_Work instruction_. Reproduce the entries that follow exactly. No picture should appear in the result.

_Material for the task_.
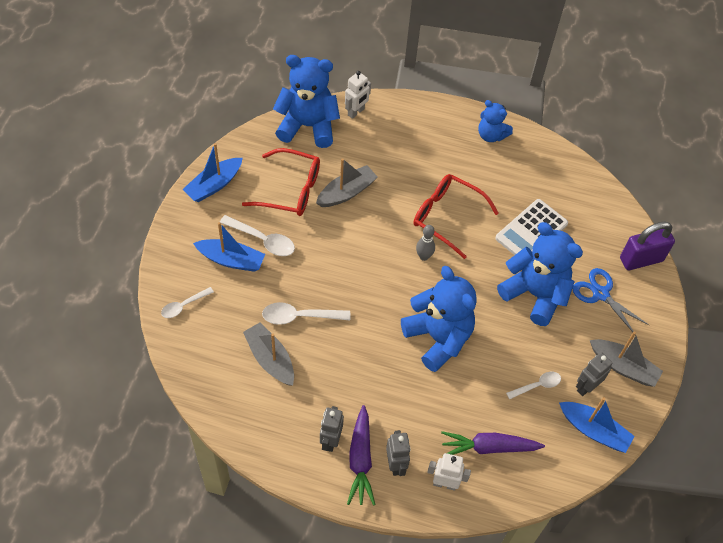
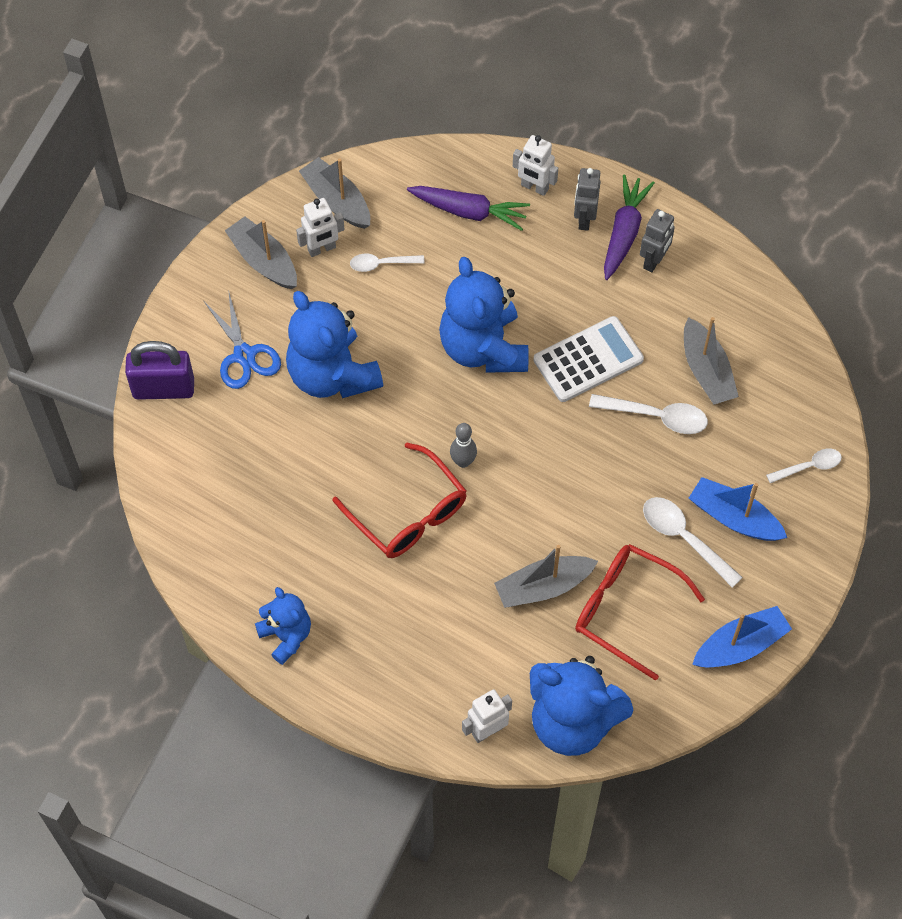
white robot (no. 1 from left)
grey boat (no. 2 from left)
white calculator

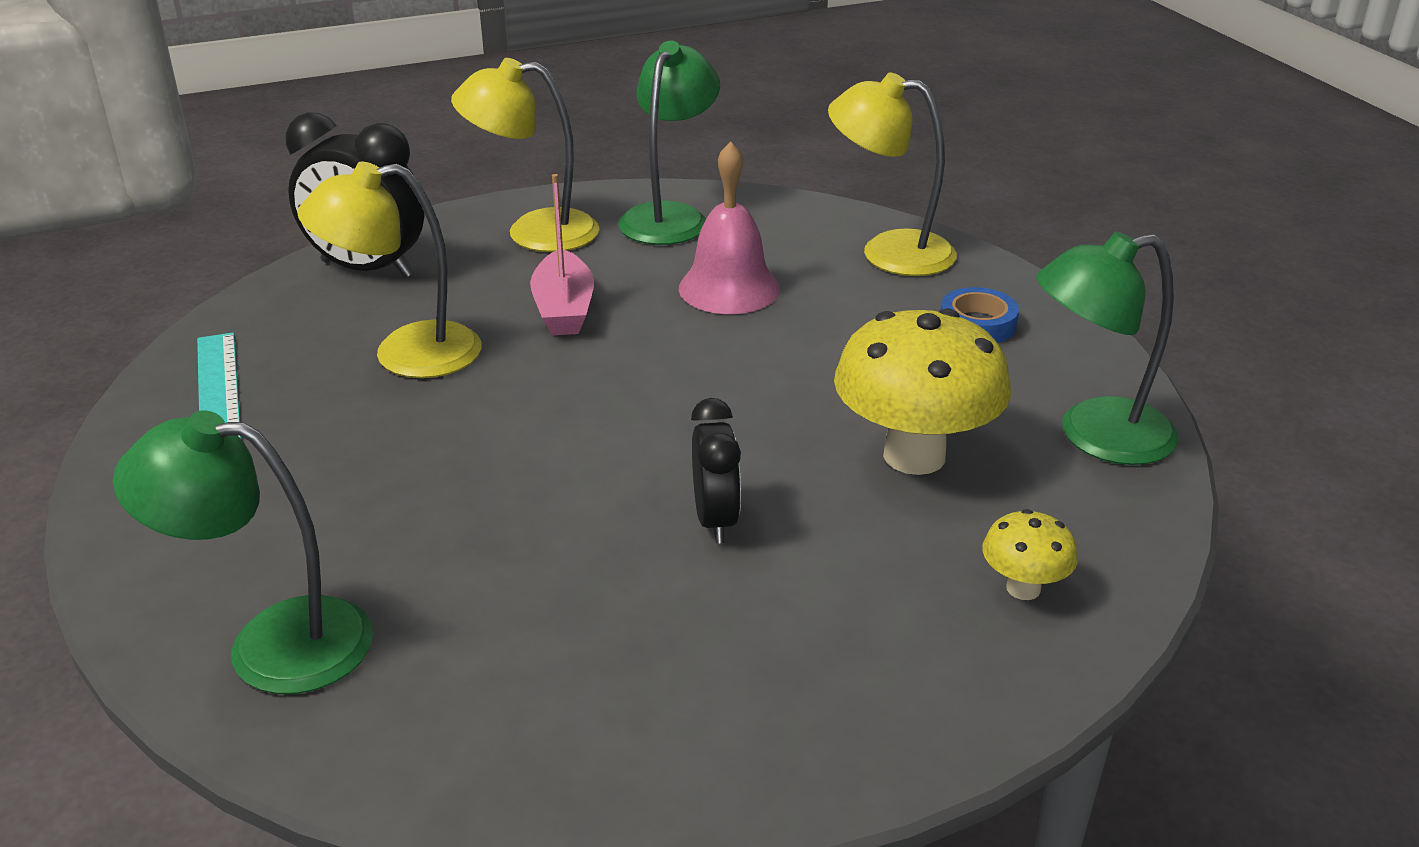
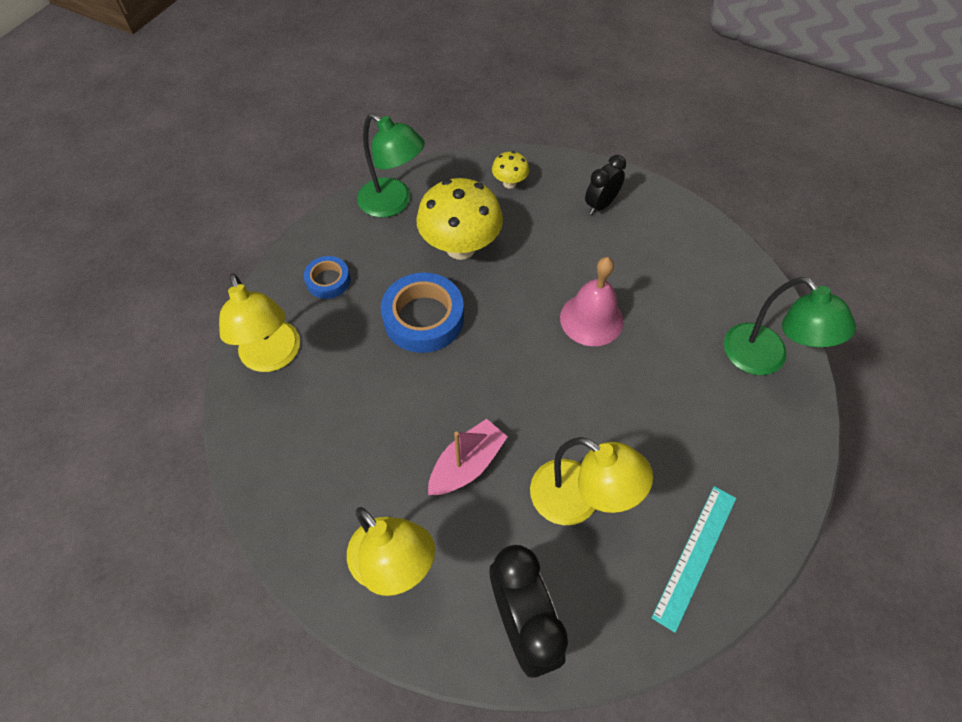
blue tape (no. 2 from left)
pink bell
black clock (no. 2 from left)
green lamp (no. 2 from left in the first image)

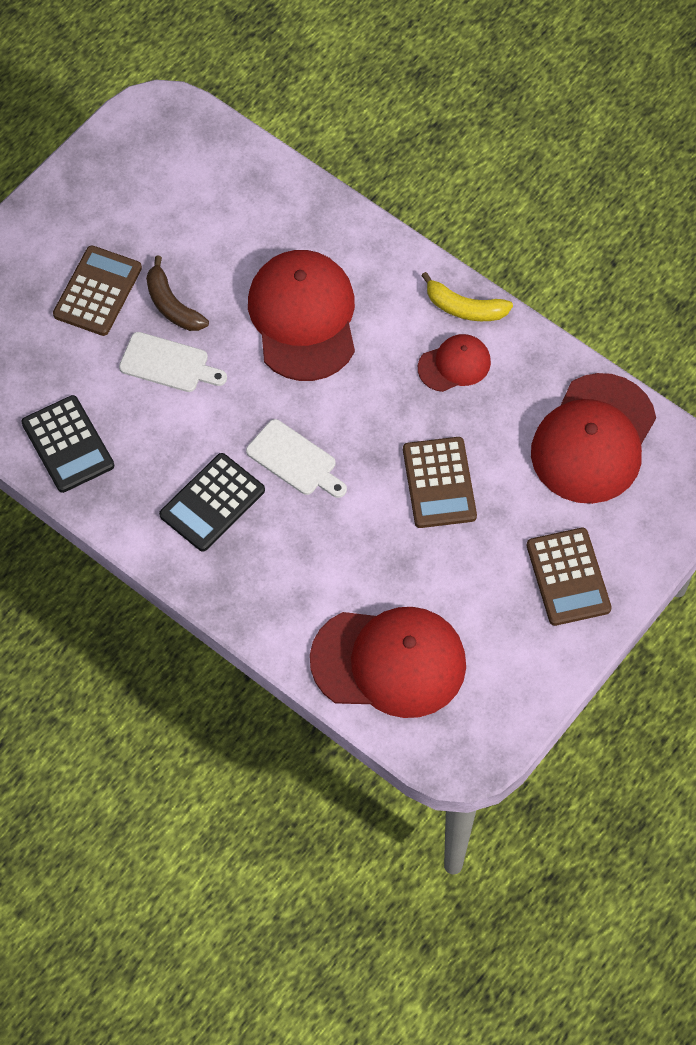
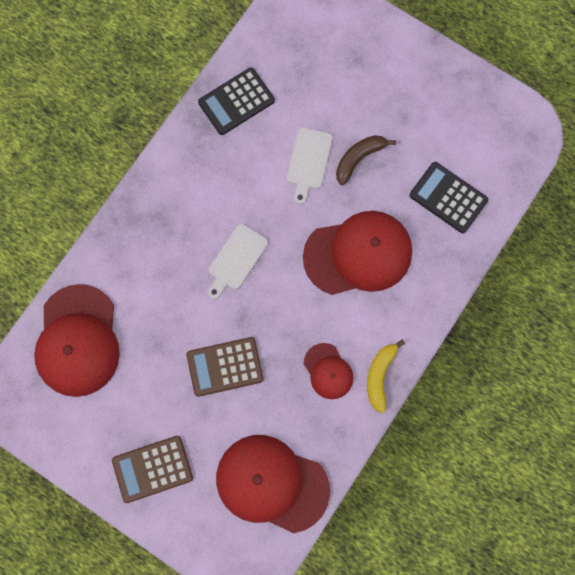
black calculator (no. 2 from left)
brown calculator (no. 1 from left in the first image)

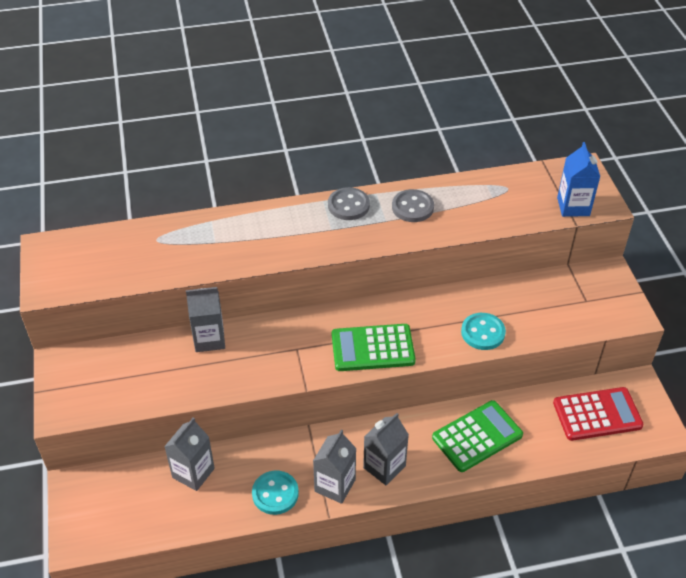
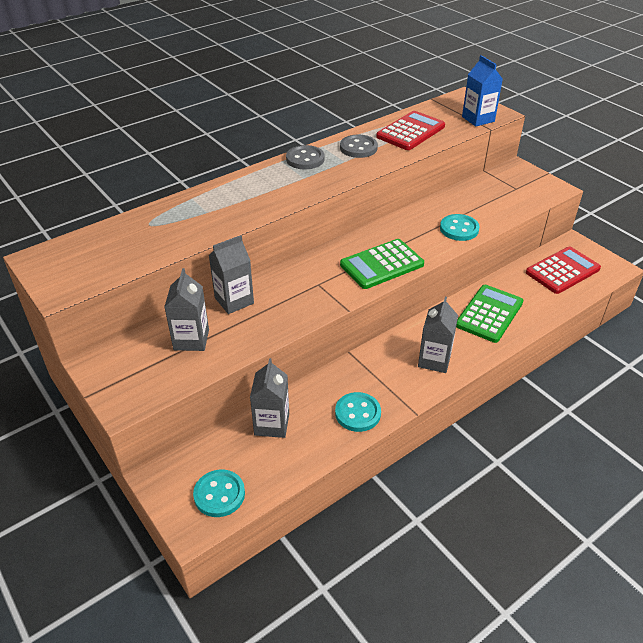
grey carton (no. 1 from left)
turquoise button (no. 1 from left)
red calculator (no. 1 from left)

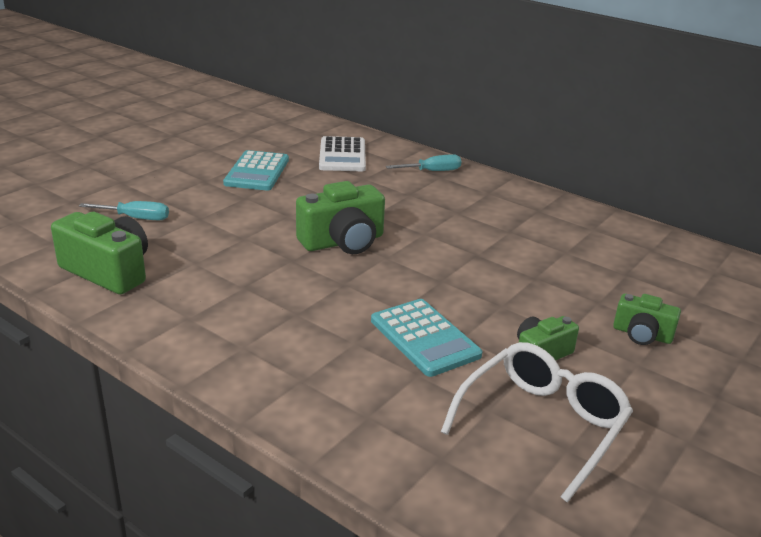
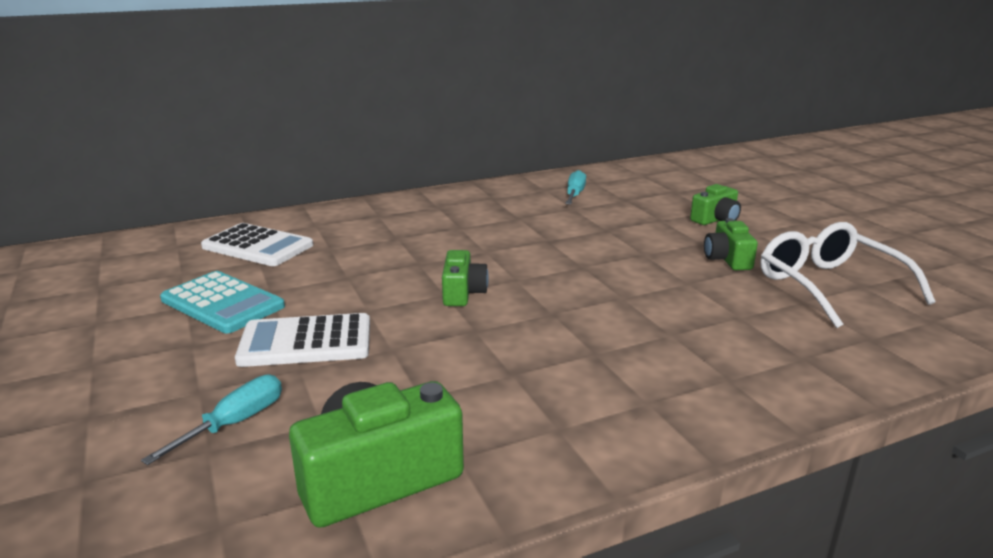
white calculator (no. 2 from left)
green camera (no. 2 from left)
turquoise screwdriver (no. 2 from left)
turquoise calculator (no. 2 from left in the first image)

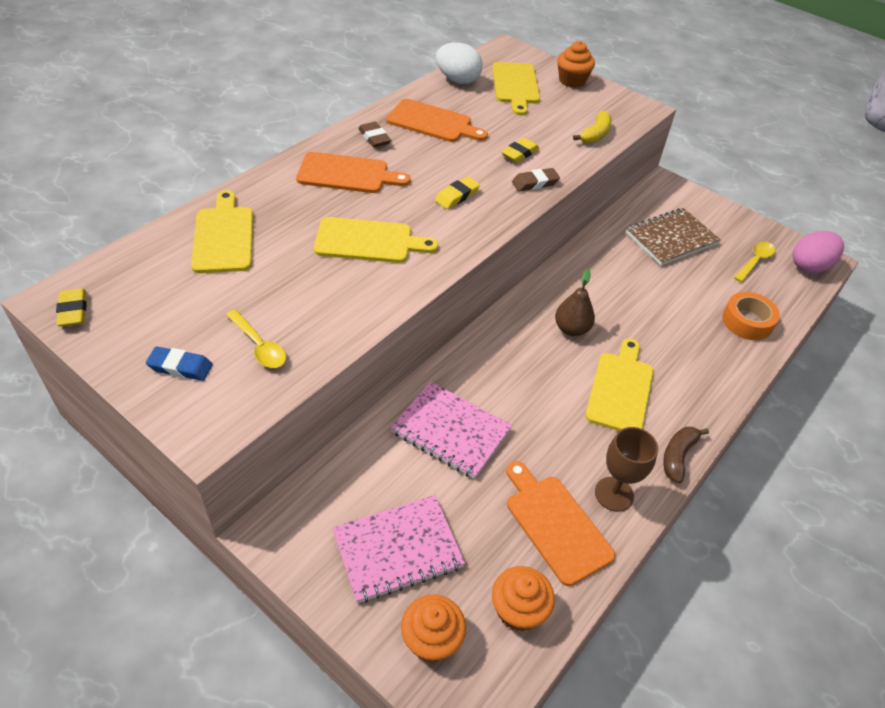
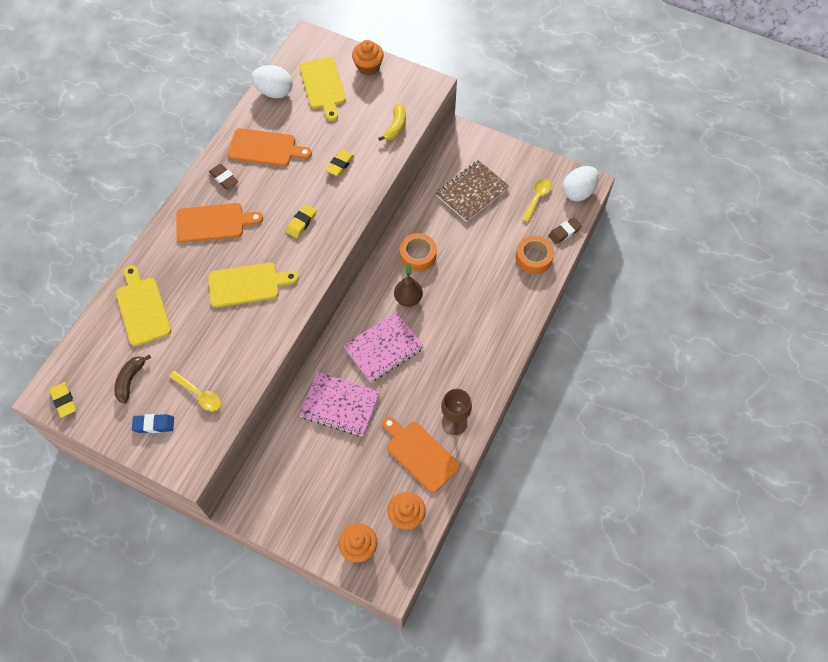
brown banana
pink notebook (no. 2 from left)
orange tape (no. 1 from left)
brown eraser (no. 2 from left)
white egg (no. 2 from left)
yellow cutting board (no. 4 from left in the first image)

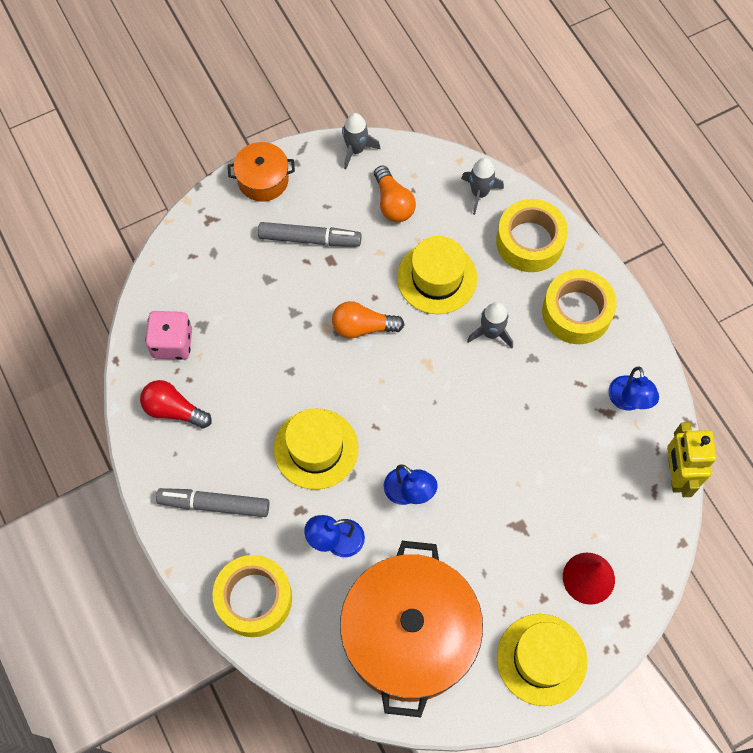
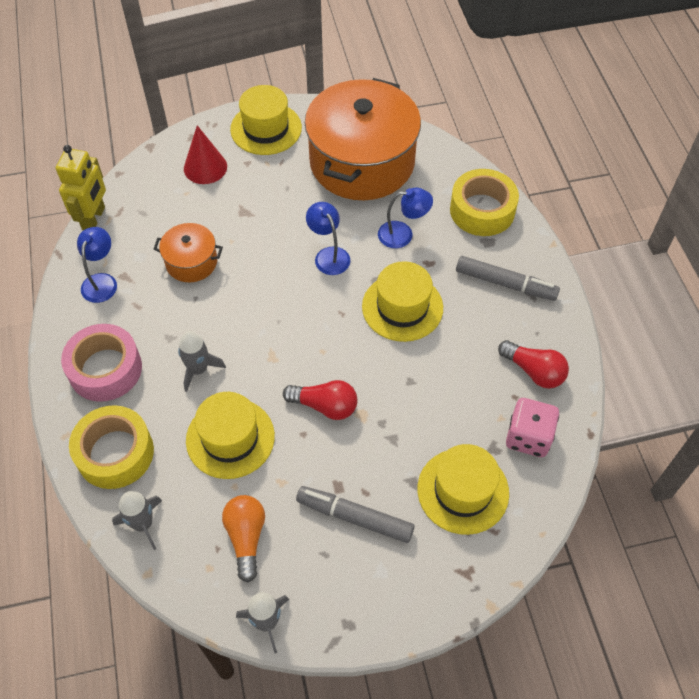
pink tape
orange pot (no. 1 from left)
red light bulb (no. 1 from left)
yellow hat (no. 4 from left)

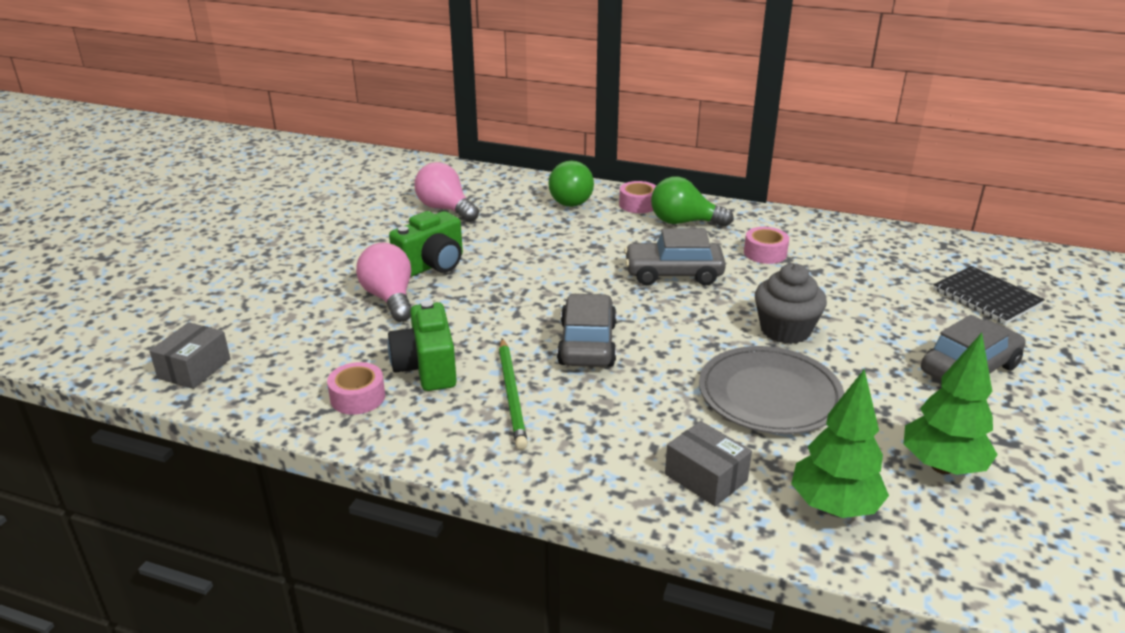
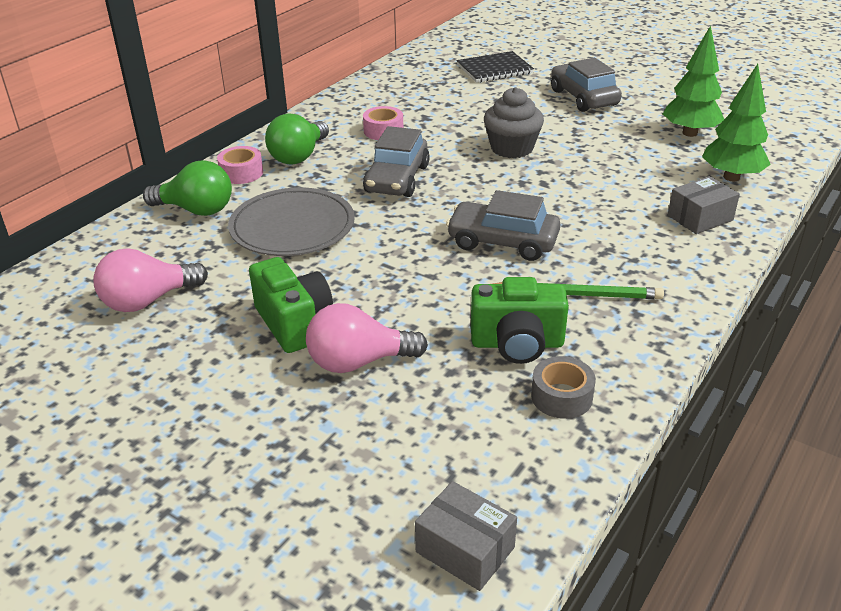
grey plate
grey tape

_Reply_.
white robot (no. 1 from left)
grey boat (no. 2 from left)
white calculator

blue tape (no. 2 from left)
pink bell
black clock (no. 2 from left)
green lamp (no. 2 from left in the first image)

black calculator (no. 2 from left)
brown calculator (no. 1 from left in the first image)

grey carton (no. 1 from left)
turquoise button (no. 1 from left)
red calculator (no. 1 from left)

white calculator (no. 2 from left)
green camera (no. 2 from left)
turquoise screwdriver (no. 2 from left)
turquoise calculator (no. 2 from left in the first image)

brown banana
pink notebook (no. 2 from left)
orange tape (no. 1 from left)
brown eraser (no. 2 from left)
white egg (no. 2 from left)
yellow cutting board (no. 4 from left in the first image)

pink tape
orange pot (no. 1 from left)
red light bulb (no. 1 from left)
yellow hat (no. 4 from left)

grey plate
grey tape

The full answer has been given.